> [TASK TO COMPLETE] In the records below, find every line that contains "railway" and list it.

> [DATASET ENTRIES]

[Start of section]

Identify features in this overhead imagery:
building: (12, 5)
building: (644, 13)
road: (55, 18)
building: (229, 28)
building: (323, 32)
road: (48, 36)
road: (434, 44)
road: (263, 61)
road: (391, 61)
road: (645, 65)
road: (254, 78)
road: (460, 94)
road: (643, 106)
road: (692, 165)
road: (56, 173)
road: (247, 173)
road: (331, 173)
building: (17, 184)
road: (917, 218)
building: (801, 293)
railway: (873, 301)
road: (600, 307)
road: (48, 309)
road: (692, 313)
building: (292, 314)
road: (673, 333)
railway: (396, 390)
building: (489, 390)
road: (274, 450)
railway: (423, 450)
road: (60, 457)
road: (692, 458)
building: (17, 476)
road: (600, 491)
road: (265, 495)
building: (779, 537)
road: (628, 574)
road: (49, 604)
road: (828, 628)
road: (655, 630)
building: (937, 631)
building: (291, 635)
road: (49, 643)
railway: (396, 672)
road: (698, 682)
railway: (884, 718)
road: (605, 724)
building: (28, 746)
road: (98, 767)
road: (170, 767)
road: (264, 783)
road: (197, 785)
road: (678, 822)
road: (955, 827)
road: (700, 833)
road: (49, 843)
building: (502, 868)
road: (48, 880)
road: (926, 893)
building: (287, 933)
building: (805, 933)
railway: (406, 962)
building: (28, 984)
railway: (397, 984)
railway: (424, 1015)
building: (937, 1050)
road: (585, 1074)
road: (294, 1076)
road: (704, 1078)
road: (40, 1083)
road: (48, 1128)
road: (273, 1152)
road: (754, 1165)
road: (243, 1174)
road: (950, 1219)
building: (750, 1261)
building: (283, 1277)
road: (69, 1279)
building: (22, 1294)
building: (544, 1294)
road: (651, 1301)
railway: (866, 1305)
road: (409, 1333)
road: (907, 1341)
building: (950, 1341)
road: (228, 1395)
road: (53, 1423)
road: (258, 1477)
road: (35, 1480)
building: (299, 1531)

[End of section]

> [TASK SOLUTION]
railway: (873, 301)
railway: (396, 390)
railway: (423, 450)
railway: (396, 672)
railway: (884, 718)
railway: (406, 962)
railway: (397, 984)
railway: (424, 1015)
railway: (866, 1305)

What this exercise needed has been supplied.